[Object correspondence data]
# # # # # # #

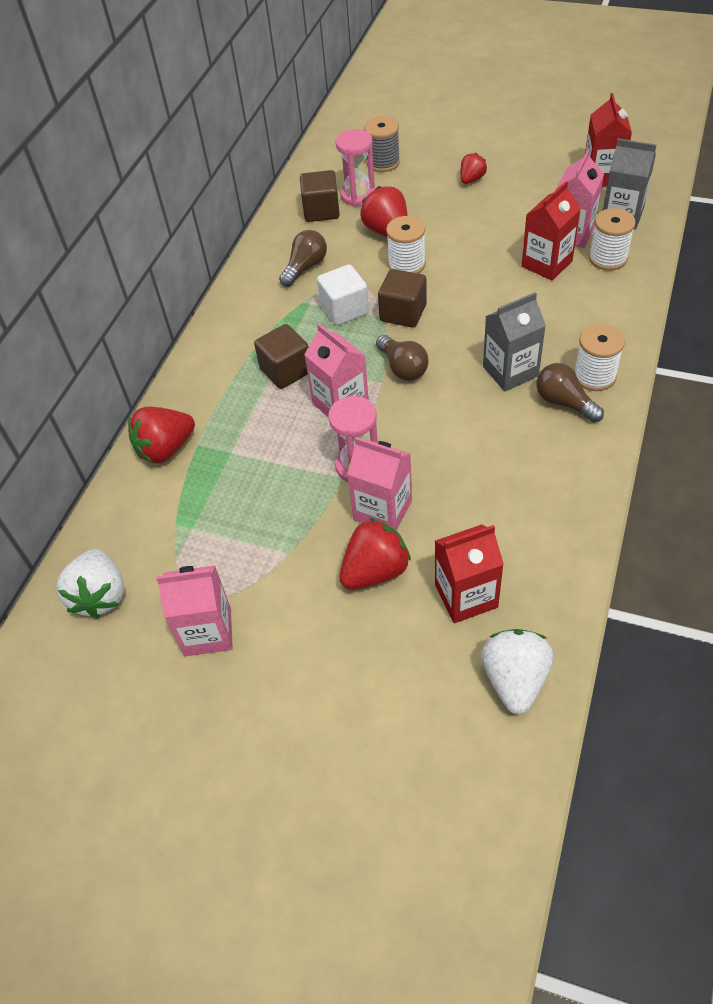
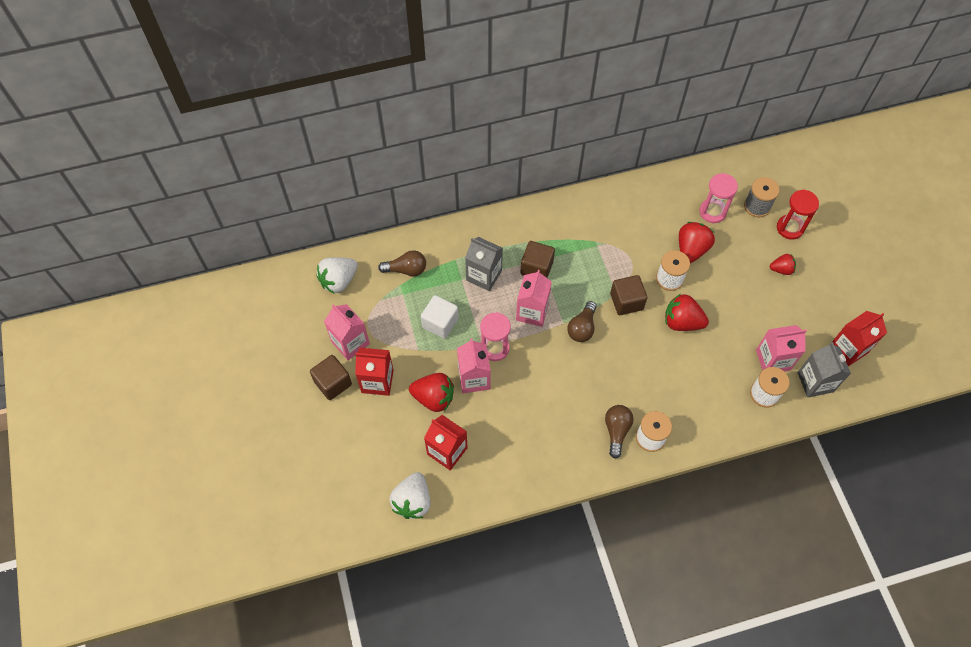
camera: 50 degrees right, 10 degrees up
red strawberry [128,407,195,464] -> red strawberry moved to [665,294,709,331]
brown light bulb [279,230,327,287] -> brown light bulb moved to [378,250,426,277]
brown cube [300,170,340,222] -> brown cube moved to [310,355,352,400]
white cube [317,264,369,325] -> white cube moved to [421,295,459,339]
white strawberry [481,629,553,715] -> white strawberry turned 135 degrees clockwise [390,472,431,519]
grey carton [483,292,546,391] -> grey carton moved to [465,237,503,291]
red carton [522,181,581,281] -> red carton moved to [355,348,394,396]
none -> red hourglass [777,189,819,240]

# # # # # # #

Scan the records above for the string "brown", then report every line that contains it.

brown light bulb [279,230,327,287] -> brown light bulb moved to [378,250,426,277]
brown cube [300,170,340,222] -> brown cube moved to [310,355,352,400]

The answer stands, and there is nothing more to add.